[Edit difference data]
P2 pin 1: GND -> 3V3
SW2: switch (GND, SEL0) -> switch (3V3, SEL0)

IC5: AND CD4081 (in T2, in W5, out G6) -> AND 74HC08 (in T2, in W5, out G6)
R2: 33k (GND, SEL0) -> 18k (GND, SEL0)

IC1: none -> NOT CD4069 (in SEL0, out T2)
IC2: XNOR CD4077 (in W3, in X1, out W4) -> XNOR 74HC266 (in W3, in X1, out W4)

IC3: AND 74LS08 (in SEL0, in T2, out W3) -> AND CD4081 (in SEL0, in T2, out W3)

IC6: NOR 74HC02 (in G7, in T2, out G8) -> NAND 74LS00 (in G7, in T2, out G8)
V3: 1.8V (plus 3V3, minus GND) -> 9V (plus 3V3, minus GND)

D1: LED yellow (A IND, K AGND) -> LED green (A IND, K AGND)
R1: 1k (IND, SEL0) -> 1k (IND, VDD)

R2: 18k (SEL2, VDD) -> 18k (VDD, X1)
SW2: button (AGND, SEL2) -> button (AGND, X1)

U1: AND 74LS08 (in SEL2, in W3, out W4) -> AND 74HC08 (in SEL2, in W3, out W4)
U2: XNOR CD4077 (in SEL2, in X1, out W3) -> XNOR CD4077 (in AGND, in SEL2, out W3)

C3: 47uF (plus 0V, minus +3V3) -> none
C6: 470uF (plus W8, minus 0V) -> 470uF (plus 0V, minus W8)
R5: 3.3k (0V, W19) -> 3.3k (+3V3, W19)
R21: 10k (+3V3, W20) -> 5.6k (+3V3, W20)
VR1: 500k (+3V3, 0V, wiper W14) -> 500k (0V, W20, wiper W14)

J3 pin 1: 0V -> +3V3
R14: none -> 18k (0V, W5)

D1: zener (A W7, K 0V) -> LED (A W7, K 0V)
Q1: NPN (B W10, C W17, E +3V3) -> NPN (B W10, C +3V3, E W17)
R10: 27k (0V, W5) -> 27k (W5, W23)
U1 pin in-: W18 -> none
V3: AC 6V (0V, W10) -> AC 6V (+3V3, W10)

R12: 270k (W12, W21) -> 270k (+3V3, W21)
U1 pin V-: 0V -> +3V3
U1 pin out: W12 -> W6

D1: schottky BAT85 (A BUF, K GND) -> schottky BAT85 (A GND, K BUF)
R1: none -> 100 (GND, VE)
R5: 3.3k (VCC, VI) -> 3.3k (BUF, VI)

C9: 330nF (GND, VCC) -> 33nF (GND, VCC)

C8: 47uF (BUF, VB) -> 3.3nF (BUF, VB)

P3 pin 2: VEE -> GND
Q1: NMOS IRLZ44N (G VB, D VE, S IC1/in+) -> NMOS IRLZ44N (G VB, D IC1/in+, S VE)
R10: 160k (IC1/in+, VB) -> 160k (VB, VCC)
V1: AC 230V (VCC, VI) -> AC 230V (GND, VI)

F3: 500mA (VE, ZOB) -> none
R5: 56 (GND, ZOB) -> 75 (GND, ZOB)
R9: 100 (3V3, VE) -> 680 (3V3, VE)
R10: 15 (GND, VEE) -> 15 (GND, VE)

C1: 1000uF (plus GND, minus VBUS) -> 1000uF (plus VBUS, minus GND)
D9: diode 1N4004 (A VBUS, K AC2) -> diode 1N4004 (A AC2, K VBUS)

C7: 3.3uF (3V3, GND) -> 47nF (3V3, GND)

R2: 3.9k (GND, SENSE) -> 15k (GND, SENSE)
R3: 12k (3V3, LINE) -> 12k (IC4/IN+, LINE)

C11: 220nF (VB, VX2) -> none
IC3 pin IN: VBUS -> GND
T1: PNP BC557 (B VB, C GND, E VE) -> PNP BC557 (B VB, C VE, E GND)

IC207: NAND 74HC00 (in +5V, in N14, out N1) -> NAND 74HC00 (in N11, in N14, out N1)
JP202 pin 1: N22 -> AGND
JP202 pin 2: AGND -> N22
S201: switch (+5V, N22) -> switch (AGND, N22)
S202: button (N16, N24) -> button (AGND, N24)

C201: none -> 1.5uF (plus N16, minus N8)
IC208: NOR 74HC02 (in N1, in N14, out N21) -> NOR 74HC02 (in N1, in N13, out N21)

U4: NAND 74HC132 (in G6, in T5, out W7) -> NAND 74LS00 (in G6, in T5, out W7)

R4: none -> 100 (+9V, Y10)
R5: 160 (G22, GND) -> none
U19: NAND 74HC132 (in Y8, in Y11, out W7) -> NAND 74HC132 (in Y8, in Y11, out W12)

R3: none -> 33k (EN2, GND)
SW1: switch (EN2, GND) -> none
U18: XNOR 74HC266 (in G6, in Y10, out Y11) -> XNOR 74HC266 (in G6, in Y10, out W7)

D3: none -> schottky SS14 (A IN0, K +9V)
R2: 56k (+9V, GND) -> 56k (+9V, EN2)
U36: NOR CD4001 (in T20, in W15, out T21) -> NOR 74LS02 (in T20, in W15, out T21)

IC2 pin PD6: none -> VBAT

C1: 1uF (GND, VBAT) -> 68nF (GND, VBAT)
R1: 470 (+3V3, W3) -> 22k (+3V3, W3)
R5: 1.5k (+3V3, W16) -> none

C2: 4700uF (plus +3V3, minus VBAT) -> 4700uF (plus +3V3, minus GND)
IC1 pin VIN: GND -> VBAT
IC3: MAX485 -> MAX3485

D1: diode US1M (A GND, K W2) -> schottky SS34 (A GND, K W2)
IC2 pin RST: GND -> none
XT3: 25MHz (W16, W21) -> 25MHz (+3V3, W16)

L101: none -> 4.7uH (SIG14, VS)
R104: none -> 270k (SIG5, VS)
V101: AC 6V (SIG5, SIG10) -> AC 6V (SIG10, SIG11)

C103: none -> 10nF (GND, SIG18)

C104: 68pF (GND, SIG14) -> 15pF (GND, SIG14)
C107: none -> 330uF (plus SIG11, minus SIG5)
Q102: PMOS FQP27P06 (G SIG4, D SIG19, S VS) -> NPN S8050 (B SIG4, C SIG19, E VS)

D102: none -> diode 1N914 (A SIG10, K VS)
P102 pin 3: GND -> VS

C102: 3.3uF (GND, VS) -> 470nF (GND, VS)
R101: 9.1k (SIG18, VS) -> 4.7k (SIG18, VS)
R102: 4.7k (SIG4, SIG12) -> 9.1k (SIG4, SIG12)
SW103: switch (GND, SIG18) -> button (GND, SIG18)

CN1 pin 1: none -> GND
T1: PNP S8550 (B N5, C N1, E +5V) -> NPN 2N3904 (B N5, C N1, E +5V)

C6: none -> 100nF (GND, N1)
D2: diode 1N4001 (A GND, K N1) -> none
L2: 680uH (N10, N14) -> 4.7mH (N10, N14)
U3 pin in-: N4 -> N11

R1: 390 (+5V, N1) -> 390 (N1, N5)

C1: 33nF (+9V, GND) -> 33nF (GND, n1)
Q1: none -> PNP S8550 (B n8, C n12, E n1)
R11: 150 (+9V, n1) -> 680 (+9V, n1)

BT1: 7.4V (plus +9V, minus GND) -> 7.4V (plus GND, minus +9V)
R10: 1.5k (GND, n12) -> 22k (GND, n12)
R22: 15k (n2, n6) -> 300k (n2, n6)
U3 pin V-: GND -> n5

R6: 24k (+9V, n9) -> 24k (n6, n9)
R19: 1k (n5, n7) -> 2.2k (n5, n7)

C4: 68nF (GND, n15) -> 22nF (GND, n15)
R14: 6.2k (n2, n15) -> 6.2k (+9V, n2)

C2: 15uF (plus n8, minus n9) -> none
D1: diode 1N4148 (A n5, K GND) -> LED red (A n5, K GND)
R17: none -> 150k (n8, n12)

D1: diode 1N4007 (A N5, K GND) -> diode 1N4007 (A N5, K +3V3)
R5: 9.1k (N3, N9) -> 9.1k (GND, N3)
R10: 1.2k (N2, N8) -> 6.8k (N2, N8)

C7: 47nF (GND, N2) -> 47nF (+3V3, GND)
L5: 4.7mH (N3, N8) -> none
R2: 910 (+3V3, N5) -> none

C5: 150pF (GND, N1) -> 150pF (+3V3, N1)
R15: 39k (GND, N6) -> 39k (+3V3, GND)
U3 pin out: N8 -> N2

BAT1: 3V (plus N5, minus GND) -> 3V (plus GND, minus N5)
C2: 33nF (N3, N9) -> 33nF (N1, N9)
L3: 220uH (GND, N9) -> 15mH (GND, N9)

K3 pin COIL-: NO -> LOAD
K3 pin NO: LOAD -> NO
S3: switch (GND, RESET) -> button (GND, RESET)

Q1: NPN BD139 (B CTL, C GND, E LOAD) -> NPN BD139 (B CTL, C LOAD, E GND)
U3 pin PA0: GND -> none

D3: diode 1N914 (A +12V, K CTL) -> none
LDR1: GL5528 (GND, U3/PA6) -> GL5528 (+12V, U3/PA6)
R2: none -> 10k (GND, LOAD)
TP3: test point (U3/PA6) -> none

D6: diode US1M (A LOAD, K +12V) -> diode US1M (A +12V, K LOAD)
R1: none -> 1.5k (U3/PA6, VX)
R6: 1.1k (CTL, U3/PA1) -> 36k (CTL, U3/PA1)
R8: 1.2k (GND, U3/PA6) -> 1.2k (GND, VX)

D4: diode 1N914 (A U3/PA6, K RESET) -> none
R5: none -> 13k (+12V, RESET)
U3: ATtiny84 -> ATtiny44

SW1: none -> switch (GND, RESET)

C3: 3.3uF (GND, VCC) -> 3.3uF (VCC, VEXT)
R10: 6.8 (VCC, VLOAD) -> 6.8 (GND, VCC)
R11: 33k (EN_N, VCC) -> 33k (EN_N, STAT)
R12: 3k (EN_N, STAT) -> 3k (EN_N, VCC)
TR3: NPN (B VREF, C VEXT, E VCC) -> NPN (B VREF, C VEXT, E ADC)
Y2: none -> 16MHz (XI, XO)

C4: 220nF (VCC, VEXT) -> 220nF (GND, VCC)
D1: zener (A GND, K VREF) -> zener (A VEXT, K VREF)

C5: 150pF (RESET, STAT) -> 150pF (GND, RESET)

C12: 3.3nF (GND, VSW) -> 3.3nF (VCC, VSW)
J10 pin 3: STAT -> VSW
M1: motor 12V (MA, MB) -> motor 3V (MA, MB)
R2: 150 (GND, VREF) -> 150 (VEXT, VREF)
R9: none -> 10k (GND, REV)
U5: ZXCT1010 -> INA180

### Work to complete
Beginning at the first line of the records, give again each line exactly as written, ending with the line that contains "D1: LED yellow".

### Output below
P2 pin 1: GND -> 3V3
SW2: switch (GND, SEL0) -> switch (3V3, SEL0)

IC5: AND CD4081 (in T2, in W5, out G6) -> AND 74HC08 (in T2, in W5, out G6)
R2: 33k (GND, SEL0) -> 18k (GND, SEL0)

IC1: none -> NOT CD4069 (in SEL0, out T2)
IC2: XNOR CD4077 (in W3, in X1, out W4) -> XNOR 74HC266 (in W3, in X1, out W4)

IC3: AND 74LS08 (in SEL0, in T2, out W3) -> AND CD4081 (in SEL0, in T2, out W3)

IC6: NOR 74HC02 (in G7, in T2, out G8) -> NAND 74LS00 (in G7, in T2, out G8)
V3: 1.8V (plus 3V3, minus GND) -> 9V (plus 3V3, minus GND)

D1: LED yellow (A IND, K AGND) -> LED green (A IND, K AGND)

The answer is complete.